[Scene change data]
^^^^^^^^^^^^^^^^
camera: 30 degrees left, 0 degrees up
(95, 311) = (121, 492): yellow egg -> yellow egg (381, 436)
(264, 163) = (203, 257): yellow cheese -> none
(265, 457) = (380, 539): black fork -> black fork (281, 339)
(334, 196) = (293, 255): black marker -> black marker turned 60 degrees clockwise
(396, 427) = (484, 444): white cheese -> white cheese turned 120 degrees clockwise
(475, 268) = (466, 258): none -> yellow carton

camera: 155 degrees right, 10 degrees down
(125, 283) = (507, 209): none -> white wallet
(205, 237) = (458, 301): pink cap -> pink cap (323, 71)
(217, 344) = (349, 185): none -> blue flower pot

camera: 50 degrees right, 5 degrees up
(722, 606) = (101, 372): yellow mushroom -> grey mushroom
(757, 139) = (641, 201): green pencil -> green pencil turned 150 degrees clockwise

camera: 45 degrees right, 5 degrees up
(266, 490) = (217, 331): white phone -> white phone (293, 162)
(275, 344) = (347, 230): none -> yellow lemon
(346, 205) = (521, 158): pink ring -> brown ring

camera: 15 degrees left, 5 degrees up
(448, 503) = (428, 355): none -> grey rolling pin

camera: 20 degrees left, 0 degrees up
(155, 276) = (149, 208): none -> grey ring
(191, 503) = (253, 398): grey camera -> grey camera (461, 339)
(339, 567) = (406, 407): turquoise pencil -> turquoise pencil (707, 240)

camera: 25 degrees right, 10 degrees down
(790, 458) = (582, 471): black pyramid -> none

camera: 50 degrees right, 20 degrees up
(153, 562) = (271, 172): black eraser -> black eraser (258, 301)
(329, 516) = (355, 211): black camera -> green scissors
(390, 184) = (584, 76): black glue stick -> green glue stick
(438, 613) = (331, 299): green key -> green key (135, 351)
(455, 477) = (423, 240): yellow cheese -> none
^^^^^^^^^^^^^^^^
**What this task involves:** The lines beginning with the one that holds "(95, 311) = (121, 492): yellow" and ending with the last line of the data above are to be reproduced exactly, and nothing else.

**Exercise answer:**
(95, 311) = (121, 492): yellow egg -> yellow egg (381, 436)
(264, 163) = (203, 257): yellow cheese -> none
(265, 457) = (380, 539): black fork -> black fork (281, 339)
(334, 196) = (293, 255): black marker -> black marker turned 60 degrees clockwise
(396, 427) = (484, 444): white cheese -> white cheese turned 120 degrees clockwise
(475, 268) = (466, 258): none -> yellow carton

camera: 155 degrees right, 10 degrees down
(125, 283) = (507, 209): none -> white wallet
(205, 237) = (458, 301): pink cap -> pink cap (323, 71)
(217, 344) = (349, 185): none -> blue flower pot

camera: 50 degrees right, 5 degrees up
(722, 606) = (101, 372): yellow mushroom -> grey mushroom
(757, 139) = (641, 201): green pencil -> green pencil turned 150 degrees clockwise

camera: 45 degrees right, 5 degrees up
(266, 490) = (217, 331): white phone -> white phone (293, 162)
(275, 344) = (347, 230): none -> yellow lemon
(346, 205) = (521, 158): pink ring -> brown ring

camera: 15 degrees left, 5 degrees up
(448, 503) = (428, 355): none -> grey rolling pin

camera: 20 degrees left, 0 degrees up
(155, 276) = (149, 208): none -> grey ring
(191, 503) = (253, 398): grey camera -> grey camera (461, 339)
(339, 567) = (406, 407): turquoise pencil -> turquoise pencil (707, 240)

camera: 25 degrees right, 10 degrees down
(790, 458) = (582, 471): black pyramid -> none

camera: 50 degrees right, 20 degrees up
(153, 562) = (271, 172): black eraser -> black eraser (258, 301)
(329, 516) = (355, 211): black camera -> green scissors
(390, 184) = (584, 76): black glue stick -> green glue stick
(438, 613) = (331, 299): green key -> green key (135, 351)
(455, 477) = (423, 240): yellow cheese -> none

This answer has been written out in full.